**Task statement:** Only the lines from the one containing "(547, 280) = (478, 131): yellow" through the last line of the entries are wanted. Transcribe them exactly.
Segment Start: Stored data
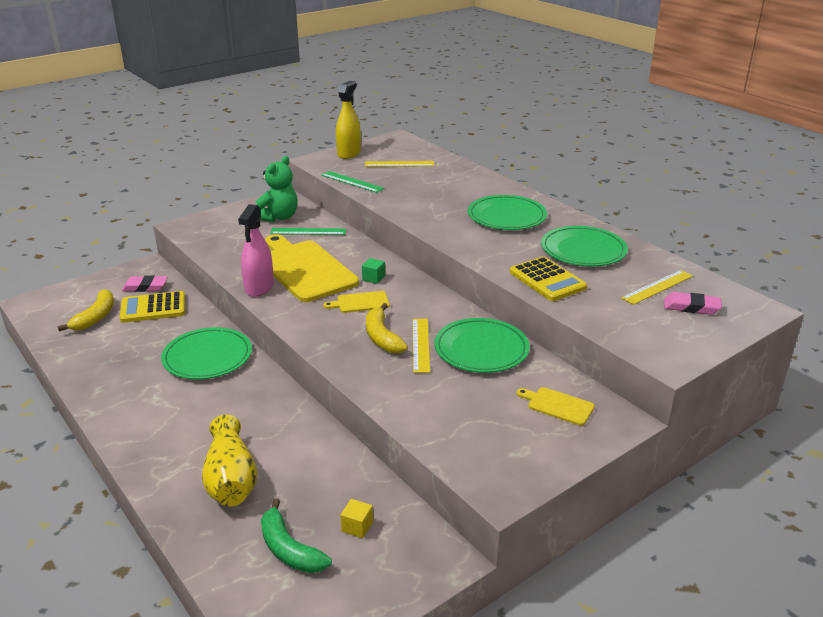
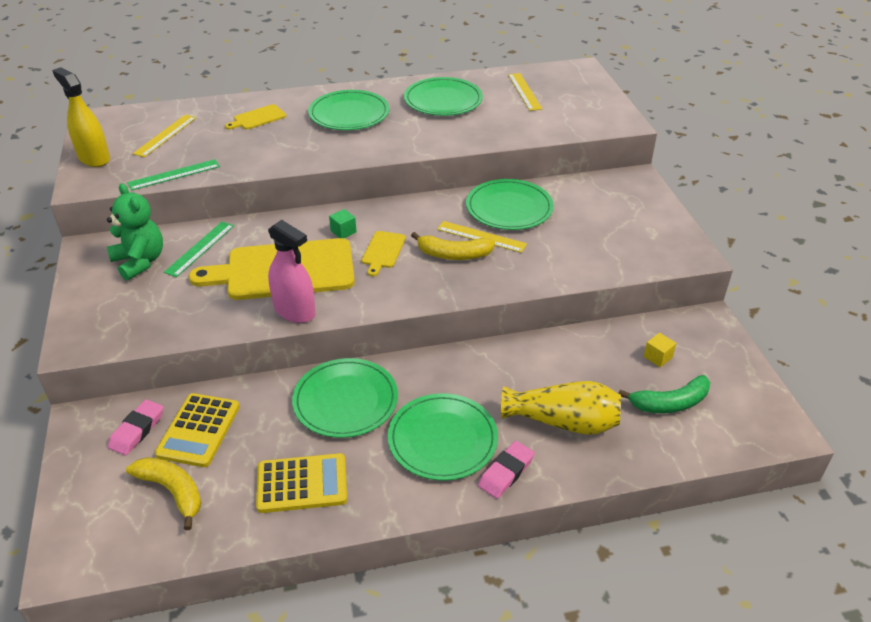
camera: 65 degrees left, 10 degrees up
(183, 415) = (442, 439): none -> green plate
(547, 280) = (478, 131): yellow calculator -> yellow calculator (302, 484)
(557, 405) = (606, 198): yellow cutting board -> yellow cutting board (258, 118)
(691, 307) = (561, 89): pink eraser -> pink eraser (506, 472)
Segment End: Stored data
**Written solution:**
(547, 280) = (478, 131): yellow calculator -> yellow calculator (302, 484)
(557, 405) = (606, 198): yellow cutting board -> yellow cutting board (258, 118)
(691, 307) = (561, 89): pink eraser -> pink eraser (506, 472)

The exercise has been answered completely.